* The task *
Print the records below from the first line through the line containing "(358, 369) = (522, 293): yellow", both included, word for word.

* The input *
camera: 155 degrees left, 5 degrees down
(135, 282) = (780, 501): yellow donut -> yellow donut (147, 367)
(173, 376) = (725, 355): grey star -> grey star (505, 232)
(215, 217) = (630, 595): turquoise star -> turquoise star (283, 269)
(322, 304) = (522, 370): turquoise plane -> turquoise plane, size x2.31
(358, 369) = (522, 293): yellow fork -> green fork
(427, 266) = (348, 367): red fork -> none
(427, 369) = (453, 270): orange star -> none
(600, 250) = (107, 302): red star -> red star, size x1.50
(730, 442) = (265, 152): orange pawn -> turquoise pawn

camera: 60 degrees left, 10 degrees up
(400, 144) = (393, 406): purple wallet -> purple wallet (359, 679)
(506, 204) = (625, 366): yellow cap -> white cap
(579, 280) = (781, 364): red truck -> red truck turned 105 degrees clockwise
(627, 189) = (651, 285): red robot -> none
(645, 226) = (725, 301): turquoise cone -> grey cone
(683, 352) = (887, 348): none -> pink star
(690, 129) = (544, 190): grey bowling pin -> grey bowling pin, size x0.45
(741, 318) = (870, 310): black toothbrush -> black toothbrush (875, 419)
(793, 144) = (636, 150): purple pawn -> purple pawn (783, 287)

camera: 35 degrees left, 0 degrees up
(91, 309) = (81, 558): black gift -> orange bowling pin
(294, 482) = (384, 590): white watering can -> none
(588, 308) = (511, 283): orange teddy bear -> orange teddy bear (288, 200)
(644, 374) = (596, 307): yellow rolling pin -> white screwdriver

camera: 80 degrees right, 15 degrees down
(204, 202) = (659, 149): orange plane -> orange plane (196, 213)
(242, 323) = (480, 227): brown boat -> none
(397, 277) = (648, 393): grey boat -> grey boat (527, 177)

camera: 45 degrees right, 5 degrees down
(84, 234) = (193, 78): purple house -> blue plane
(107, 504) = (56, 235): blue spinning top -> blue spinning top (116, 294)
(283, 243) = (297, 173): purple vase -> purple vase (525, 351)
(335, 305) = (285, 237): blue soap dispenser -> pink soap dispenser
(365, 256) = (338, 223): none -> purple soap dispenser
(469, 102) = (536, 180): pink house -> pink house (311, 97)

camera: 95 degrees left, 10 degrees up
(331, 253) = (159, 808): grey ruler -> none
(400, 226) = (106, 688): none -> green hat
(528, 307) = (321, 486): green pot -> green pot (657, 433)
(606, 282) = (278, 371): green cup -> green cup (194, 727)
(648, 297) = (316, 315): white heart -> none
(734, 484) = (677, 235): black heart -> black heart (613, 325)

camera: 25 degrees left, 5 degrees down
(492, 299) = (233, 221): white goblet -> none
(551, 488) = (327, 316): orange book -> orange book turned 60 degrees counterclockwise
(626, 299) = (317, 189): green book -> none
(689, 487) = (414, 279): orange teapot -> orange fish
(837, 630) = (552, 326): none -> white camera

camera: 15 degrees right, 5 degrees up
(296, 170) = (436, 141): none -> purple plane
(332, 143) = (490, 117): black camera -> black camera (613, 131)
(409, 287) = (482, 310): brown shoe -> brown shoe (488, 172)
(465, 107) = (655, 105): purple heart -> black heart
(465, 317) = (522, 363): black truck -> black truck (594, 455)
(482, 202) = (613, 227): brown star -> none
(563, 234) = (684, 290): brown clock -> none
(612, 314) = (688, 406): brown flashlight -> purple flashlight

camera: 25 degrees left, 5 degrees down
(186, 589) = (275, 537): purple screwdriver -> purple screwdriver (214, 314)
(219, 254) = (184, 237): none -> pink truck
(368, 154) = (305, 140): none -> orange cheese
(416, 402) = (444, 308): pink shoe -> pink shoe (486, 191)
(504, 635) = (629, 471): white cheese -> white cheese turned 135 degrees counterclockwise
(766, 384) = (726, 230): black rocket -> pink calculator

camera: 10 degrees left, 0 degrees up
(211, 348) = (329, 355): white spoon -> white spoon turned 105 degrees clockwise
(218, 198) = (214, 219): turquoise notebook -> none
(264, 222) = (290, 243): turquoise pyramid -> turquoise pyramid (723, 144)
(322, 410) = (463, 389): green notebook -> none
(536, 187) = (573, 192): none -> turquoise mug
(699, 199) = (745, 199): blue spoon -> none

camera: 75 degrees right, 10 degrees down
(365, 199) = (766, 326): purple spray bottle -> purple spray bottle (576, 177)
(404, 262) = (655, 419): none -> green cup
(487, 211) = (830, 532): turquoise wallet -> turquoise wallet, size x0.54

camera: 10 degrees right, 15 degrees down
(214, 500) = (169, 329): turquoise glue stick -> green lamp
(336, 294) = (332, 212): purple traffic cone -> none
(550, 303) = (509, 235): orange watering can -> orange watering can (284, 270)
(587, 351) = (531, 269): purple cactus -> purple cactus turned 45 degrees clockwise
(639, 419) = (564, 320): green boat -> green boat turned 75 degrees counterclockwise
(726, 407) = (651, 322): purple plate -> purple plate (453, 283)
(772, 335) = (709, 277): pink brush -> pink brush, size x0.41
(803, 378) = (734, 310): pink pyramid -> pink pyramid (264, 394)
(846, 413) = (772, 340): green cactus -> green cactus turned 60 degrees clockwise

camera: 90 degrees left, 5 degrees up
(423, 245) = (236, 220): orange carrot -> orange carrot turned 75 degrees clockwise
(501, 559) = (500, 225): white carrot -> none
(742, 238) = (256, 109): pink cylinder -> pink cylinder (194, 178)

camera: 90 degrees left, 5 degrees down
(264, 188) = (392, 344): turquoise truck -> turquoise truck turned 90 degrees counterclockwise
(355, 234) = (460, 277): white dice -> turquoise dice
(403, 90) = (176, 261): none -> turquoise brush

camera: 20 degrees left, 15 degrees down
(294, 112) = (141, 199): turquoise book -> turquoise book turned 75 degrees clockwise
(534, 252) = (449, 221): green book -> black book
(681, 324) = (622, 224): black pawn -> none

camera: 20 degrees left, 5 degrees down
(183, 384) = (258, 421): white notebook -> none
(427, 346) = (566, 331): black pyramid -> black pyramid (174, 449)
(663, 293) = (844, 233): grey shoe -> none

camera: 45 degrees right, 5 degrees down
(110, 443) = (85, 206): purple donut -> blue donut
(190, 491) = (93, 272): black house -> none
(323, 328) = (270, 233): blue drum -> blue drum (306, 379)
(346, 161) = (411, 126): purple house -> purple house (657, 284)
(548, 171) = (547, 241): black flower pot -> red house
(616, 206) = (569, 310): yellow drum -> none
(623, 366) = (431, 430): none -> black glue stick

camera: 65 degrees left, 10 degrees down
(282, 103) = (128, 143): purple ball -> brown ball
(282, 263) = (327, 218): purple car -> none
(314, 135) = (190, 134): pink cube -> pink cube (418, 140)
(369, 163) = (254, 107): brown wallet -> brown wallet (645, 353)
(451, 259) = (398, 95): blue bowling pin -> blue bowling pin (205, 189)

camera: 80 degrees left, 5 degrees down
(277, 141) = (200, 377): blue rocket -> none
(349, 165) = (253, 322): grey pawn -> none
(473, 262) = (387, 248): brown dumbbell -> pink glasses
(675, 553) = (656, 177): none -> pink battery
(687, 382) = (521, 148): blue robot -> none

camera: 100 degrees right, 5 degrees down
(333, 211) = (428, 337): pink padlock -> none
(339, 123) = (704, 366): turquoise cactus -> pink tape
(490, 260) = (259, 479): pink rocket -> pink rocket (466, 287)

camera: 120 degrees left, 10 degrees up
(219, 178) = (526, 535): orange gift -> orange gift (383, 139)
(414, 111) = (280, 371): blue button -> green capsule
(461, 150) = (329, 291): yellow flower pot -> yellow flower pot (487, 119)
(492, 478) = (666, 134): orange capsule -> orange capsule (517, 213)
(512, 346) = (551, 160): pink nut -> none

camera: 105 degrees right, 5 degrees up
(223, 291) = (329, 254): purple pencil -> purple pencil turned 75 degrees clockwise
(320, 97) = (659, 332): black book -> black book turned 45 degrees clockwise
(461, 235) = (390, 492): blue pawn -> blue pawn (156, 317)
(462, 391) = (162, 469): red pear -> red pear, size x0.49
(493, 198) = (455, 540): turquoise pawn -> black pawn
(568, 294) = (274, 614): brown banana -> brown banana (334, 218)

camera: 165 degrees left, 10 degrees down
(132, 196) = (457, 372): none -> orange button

* Exercise result *
camera: 155 degrees left, 5 degrees down
(135, 282) = (780, 501): yellow donut -> yellow donut (147, 367)
(173, 376) = (725, 355): grey star -> grey star (505, 232)
(215, 217) = (630, 595): turquoise star -> turquoise star (283, 269)
(322, 304) = (522, 370): turquoise plane -> turquoise plane, size x2.31
(358, 369) = (522, 293): yellow fork -> green fork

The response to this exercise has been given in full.